• WORK ORDER
Tally the lines in the data below where the word "screwdriver" appears, and give the tally alone.

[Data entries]
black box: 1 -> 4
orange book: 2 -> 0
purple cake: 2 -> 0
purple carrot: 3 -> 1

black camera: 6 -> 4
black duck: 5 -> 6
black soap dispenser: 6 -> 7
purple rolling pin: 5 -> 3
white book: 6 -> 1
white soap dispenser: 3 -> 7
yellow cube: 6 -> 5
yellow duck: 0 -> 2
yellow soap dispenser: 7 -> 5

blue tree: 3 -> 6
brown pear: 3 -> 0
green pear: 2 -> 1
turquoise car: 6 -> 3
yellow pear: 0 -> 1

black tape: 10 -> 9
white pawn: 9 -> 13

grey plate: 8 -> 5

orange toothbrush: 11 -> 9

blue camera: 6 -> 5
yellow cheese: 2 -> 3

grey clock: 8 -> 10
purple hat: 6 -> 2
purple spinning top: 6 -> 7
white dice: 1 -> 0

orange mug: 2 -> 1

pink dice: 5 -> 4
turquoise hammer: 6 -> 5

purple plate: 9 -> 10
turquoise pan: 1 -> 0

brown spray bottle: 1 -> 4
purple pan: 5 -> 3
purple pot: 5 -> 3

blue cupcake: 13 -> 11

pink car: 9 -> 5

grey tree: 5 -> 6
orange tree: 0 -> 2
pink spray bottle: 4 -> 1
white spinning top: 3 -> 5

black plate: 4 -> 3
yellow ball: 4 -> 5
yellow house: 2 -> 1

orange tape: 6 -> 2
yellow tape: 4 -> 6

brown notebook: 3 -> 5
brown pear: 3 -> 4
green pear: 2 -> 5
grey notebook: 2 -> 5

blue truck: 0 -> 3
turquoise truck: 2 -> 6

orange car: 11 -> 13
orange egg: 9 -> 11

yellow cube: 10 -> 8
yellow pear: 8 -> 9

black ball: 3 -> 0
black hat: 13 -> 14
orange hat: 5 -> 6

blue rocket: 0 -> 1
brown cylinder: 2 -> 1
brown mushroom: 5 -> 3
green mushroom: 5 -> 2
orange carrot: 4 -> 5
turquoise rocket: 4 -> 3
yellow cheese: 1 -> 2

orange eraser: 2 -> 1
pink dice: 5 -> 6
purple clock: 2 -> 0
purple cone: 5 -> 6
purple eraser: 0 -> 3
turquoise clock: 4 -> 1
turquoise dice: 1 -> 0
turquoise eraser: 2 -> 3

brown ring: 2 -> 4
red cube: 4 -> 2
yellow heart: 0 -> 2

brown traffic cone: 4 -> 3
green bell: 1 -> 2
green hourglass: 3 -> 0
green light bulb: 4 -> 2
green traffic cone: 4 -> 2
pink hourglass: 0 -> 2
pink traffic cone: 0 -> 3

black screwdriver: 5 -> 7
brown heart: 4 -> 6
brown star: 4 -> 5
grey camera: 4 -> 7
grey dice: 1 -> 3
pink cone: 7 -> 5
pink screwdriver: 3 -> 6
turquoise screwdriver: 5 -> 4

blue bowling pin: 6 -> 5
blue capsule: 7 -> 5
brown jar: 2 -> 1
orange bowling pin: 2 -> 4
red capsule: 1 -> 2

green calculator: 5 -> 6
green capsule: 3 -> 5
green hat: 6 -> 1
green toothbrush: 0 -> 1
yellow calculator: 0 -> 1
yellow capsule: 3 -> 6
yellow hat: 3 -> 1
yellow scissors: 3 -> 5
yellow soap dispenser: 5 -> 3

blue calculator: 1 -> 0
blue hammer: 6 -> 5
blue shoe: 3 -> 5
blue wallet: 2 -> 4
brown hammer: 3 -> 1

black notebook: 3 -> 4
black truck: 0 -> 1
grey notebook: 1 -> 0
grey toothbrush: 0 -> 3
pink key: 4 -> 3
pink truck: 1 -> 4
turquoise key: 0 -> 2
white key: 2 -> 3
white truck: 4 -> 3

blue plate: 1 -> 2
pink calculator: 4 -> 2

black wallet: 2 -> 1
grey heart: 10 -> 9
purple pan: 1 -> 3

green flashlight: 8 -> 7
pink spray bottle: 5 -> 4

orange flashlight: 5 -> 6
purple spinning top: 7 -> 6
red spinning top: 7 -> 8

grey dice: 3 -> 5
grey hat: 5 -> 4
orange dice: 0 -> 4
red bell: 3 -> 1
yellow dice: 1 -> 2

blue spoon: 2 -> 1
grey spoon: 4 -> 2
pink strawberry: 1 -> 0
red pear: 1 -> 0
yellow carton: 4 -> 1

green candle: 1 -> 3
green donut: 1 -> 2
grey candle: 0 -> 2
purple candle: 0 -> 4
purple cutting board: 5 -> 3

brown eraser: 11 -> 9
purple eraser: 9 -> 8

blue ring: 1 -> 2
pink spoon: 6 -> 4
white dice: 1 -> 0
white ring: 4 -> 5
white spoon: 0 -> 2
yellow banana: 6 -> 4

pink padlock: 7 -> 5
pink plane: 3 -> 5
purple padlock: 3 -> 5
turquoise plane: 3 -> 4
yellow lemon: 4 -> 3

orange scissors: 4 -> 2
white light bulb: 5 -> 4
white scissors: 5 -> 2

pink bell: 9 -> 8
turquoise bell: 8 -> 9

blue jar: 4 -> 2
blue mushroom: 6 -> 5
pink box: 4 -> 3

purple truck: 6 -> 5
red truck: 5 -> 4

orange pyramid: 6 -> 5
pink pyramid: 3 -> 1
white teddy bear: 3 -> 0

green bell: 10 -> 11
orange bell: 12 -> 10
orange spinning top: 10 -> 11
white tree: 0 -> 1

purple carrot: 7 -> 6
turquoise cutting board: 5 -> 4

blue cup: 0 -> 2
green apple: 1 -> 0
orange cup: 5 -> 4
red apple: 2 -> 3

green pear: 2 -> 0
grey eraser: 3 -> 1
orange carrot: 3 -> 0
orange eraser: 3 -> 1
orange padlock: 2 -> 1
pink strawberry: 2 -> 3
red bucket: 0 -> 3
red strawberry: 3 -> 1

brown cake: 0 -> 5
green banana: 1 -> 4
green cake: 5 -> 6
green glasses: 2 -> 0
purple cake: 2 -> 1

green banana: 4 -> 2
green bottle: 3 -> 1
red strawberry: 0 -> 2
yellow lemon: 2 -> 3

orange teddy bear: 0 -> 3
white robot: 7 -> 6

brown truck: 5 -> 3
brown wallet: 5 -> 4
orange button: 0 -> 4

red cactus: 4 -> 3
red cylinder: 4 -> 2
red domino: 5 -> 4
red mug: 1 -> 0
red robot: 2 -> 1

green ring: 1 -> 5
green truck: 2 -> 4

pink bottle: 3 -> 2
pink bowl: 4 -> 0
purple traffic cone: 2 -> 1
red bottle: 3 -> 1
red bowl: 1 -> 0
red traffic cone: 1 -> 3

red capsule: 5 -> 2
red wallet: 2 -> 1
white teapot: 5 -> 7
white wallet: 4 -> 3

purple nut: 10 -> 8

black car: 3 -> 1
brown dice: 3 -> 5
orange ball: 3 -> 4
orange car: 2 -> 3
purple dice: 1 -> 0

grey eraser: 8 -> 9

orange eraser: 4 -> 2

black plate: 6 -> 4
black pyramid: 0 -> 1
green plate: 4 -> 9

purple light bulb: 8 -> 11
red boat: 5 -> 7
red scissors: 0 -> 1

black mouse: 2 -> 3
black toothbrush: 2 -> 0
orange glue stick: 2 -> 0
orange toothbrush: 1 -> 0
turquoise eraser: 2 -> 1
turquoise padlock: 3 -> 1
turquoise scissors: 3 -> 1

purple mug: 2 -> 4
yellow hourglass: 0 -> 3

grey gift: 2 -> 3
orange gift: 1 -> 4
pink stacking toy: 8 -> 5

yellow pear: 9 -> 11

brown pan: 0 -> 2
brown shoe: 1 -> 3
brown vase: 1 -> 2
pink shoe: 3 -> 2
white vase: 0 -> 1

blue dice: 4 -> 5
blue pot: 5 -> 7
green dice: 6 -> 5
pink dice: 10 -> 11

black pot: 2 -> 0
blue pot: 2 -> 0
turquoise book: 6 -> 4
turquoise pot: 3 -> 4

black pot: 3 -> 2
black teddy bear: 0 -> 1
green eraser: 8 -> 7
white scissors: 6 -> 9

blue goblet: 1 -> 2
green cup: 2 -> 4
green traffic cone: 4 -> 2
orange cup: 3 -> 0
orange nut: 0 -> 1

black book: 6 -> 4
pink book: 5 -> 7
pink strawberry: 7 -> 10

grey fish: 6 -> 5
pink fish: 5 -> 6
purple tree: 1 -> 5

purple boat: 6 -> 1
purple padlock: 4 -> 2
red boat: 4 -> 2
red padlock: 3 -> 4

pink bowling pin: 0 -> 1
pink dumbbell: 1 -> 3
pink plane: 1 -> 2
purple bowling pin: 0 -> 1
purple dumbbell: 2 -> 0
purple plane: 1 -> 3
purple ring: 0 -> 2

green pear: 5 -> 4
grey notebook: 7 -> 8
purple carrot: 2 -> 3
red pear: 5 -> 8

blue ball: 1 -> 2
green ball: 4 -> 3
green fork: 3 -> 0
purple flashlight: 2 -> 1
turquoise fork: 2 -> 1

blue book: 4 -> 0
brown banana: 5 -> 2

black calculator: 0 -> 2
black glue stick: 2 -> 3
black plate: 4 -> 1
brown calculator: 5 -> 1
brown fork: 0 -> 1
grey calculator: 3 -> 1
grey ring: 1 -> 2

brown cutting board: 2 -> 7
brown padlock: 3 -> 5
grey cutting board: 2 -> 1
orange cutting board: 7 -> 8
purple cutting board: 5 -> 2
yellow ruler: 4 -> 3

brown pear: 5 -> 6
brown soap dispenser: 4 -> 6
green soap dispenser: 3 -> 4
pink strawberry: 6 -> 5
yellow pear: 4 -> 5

• EXERCISE ANSWER
3